### INFORMATION SHOWN
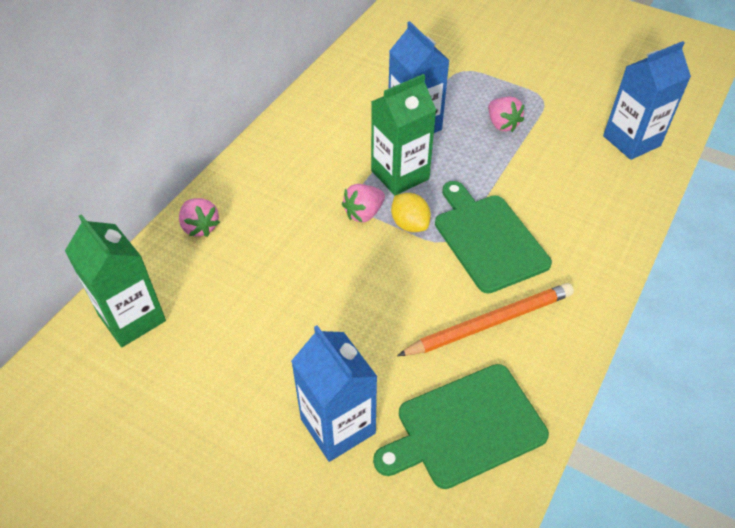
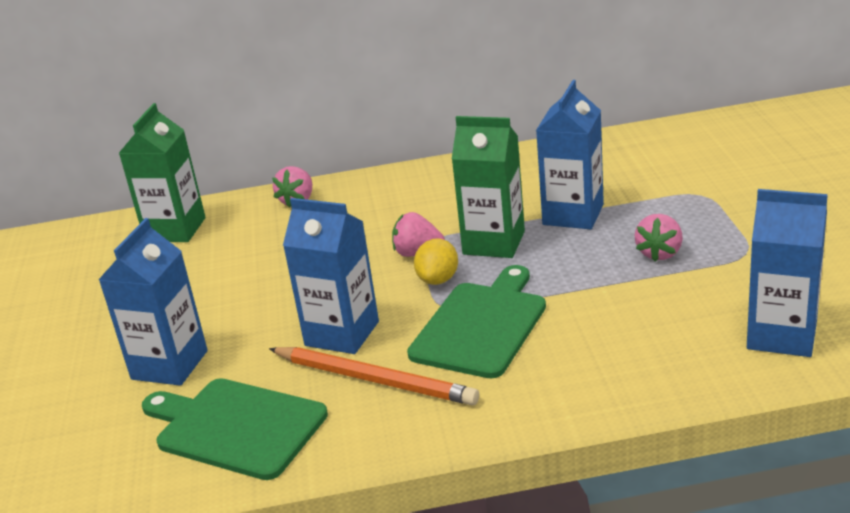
camera: 55 degrees right, 20 degrees down
(415, 307) = (342, 333): none -> blue carton

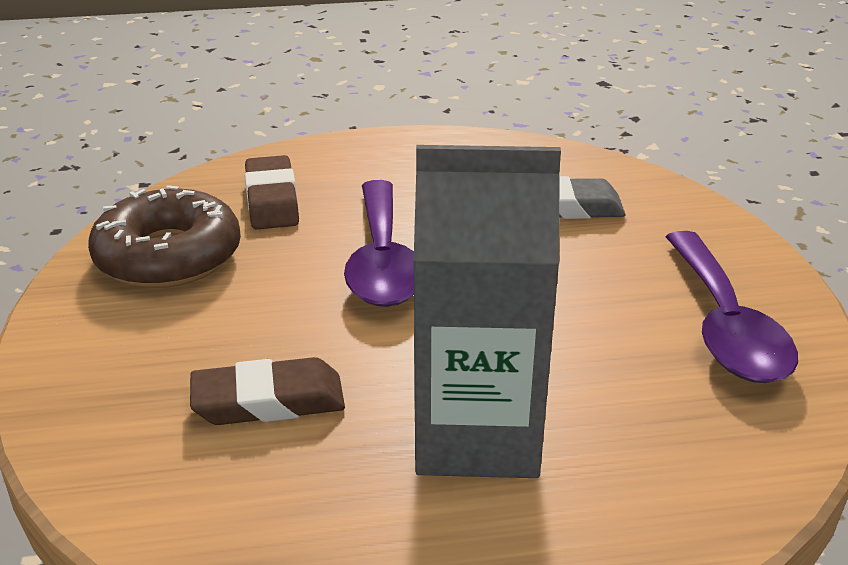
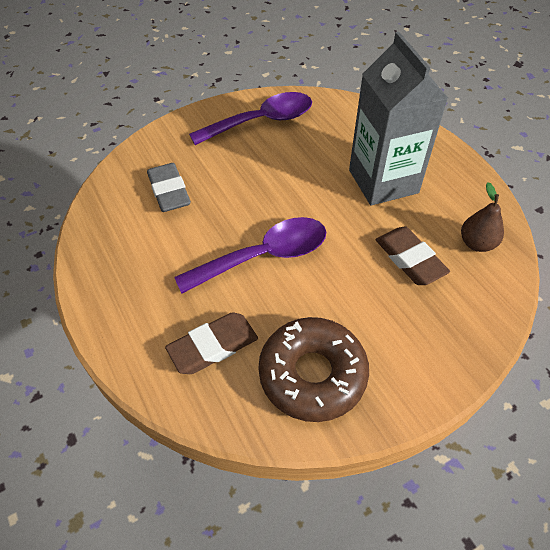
camera: 110 degrees left, 20 degrees up
(234, 506) = (476, 243): none -> brown pear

### YOUR GOAL
Apart from the pictures, all of the data should be repeated exactly.

### THE ANSWER
camera: 55 degrees right, 20 degrees down
(415, 307) = (342, 333): none -> blue carton

camera: 110 degrees left, 20 degrees up
(234, 506) = (476, 243): none -> brown pear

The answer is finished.